:: EXERCISE GOAL ::
Copy each line below without leaving any out.

Items listed in a dataset
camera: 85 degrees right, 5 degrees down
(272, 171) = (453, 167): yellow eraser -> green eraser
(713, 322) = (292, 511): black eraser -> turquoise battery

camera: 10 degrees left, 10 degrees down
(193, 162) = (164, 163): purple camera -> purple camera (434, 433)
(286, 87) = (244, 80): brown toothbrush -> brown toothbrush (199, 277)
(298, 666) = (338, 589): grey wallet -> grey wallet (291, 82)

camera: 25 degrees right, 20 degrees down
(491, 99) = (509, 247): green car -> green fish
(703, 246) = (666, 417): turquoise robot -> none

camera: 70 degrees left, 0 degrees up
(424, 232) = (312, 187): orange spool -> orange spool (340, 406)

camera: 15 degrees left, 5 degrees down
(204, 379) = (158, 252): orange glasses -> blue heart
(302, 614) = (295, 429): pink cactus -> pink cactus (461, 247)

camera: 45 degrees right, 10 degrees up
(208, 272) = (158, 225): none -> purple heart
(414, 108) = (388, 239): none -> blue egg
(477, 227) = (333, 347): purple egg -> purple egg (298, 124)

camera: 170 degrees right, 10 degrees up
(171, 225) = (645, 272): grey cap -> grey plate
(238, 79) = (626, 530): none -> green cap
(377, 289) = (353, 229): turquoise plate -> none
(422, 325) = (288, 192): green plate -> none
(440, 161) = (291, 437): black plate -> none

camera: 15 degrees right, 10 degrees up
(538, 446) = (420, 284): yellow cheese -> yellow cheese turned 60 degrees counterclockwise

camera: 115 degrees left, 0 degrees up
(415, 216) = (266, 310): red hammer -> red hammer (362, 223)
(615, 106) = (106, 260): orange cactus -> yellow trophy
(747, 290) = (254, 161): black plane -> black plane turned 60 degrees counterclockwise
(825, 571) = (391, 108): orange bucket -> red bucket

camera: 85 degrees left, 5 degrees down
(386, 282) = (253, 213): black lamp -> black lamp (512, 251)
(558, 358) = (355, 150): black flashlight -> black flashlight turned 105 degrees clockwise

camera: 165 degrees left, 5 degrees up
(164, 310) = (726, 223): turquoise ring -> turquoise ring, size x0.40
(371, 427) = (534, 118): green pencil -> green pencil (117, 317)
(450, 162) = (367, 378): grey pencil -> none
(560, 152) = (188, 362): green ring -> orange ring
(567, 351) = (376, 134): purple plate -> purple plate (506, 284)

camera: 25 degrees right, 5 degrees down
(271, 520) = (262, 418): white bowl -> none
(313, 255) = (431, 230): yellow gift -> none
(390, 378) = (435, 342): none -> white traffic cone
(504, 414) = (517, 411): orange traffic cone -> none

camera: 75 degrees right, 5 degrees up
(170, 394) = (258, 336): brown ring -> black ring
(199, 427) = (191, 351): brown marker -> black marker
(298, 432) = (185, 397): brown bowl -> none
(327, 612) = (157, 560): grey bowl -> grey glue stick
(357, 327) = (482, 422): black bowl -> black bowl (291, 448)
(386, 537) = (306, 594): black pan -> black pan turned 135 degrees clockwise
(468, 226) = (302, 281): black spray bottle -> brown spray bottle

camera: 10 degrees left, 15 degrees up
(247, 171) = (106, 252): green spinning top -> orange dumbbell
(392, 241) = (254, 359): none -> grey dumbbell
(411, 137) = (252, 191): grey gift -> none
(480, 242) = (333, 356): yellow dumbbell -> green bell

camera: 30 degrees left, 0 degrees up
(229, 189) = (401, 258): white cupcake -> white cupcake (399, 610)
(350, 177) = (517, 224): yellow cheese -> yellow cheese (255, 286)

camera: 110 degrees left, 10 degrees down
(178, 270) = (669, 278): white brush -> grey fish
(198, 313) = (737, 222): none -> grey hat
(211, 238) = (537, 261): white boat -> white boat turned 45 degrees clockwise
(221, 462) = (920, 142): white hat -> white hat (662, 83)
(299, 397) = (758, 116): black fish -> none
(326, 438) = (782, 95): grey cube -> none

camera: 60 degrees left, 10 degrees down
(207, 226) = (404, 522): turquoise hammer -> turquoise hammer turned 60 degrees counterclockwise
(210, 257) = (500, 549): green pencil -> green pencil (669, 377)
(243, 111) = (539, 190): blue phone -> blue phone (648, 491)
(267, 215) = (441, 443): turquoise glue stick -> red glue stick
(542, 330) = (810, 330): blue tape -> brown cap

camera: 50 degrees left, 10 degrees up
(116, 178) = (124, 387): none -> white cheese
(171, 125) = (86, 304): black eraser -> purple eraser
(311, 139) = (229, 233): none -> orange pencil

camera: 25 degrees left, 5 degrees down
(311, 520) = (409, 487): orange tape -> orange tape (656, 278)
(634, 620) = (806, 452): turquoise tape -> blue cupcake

:: OUTPUT ::
camera: 85 degrees right, 5 degrees down
(272, 171) = (453, 167): yellow eraser -> green eraser
(713, 322) = (292, 511): black eraser -> turquoise battery

camera: 10 degrees left, 10 degrees down
(193, 162) = (164, 163): purple camera -> purple camera (434, 433)
(286, 87) = (244, 80): brown toothbrush -> brown toothbrush (199, 277)
(298, 666) = (338, 589): grey wallet -> grey wallet (291, 82)

camera: 25 degrees right, 20 degrees down
(491, 99) = (509, 247): green car -> green fish
(703, 246) = (666, 417): turquoise robot -> none

camera: 70 degrees left, 0 degrees up
(424, 232) = (312, 187): orange spool -> orange spool (340, 406)

camera: 15 degrees left, 5 degrees down
(204, 379) = (158, 252): orange glasses -> blue heart
(302, 614) = (295, 429): pink cactus -> pink cactus (461, 247)

camera: 45 degrees right, 10 degrees up
(208, 272) = (158, 225): none -> purple heart
(414, 108) = (388, 239): none -> blue egg
(477, 227) = (333, 347): purple egg -> purple egg (298, 124)

camera: 170 degrees right, 10 degrees up
(171, 225) = (645, 272): grey cap -> grey plate
(238, 79) = (626, 530): none -> green cap
(377, 289) = (353, 229): turquoise plate -> none
(422, 325) = (288, 192): green plate -> none
(440, 161) = (291, 437): black plate -> none

camera: 15 degrees right, 10 degrees up
(538, 446) = (420, 284): yellow cheese -> yellow cheese turned 60 degrees counterclockwise

camera: 115 degrees left, 0 degrees up
(415, 216) = (266, 310): red hammer -> red hammer (362, 223)
(615, 106) = (106, 260): orange cactus -> yellow trophy
(747, 290) = (254, 161): black plane -> black plane turned 60 degrees counterclockwise
(825, 571) = (391, 108): orange bucket -> red bucket

camera: 85 degrees left, 5 degrees down
(386, 282) = (253, 213): black lamp -> black lamp (512, 251)
(558, 358) = (355, 150): black flashlight -> black flashlight turned 105 degrees clockwise

camera: 165 degrees left, 5 degrees up
(164, 310) = (726, 223): turquoise ring -> turquoise ring, size x0.40
(371, 427) = (534, 118): green pencil -> green pencil (117, 317)
(450, 162) = (367, 378): grey pencil -> none
(560, 152) = (188, 362): green ring -> orange ring
(567, 351) = (376, 134): purple plate -> purple plate (506, 284)

camera: 25 degrees right, 5 degrees down
(271, 520) = (262, 418): white bowl -> none
(313, 255) = (431, 230): yellow gift -> none
(390, 378) = (435, 342): none -> white traffic cone
(504, 414) = (517, 411): orange traffic cone -> none

camera: 75 degrees right, 5 degrees up
(170, 394) = (258, 336): brown ring -> black ring
(199, 427) = (191, 351): brown marker -> black marker
(298, 432) = (185, 397): brown bowl -> none
(327, 612) = (157, 560): grey bowl -> grey glue stick
(357, 327) = (482, 422): black bowl -> black bowl (291, 448)
(386, 537) = (306, 594): black pan -> black pan turned 135 degrees clockwise
(468, 226) = (302, 281): black spray bottle -> brown spray bottle

camera: 10 degrees left, 15 degrees up
(247, 171) = (106, 252): green spinning top -> orange dumbbell
(392, 241) = (254, 359): none -> grey dumbbell
(411, 137) = (252, 191): grey gift -> none
(480, 242) = (333, 356): yellow dumbbell -> green bell

camera: 30 degrees left, 0 degrees up
(229, 189) = (401, 258): white cupcake -> white cupcake (399, 610)
(350, 177) = (517, 224): yellow cheese -> yellow cheese (255, 286)

camera: 110 degrees left, 10 degrees down
(178, 270) = (669, 278): white brush -> grey fish
(198, 313) = (737, 222): none -> grey hat
(211, 238) = (537, 261): white boat -> white boat turned 45 degrees clockwise
(221, 462) = (920, 142): white hat -> white hat (662, 83)
(299, 397) = (758, 116): black fish -> none
(326, 438) = (782, 95): grey cube -> none

camera: 60 degrees left, 10 degrees down
(207, 226) = (404, 522): turquoise hammer -> turquoise hammer turned 60 degrees counterclockwise
(210, 257) = (500, 549): green pencil -> green pencil (669, 377)
(243, 111) = (539, 190): blue phone -> blue phone (648, 491)
(267, 215) = (441, 443): turquoise glue stick -> red glue stick
(542, 330) = (810, 330): blue tape -> brown cap

camera: 50 degrees left, 10 degrees up
(116, 178) = (124, 387): none -> white cheese
(171, 125) = (86, 304): black eraser -> purple eraser
(311, 139) = (229, 233): none -> orange pencil

camera: 25 degrees left, 5 degrees down
(311, 520) = (409, 487): orange tape -> orange tape (656, 278)
(634, 620) = (806, 452): turquoise tape -> blue cupcake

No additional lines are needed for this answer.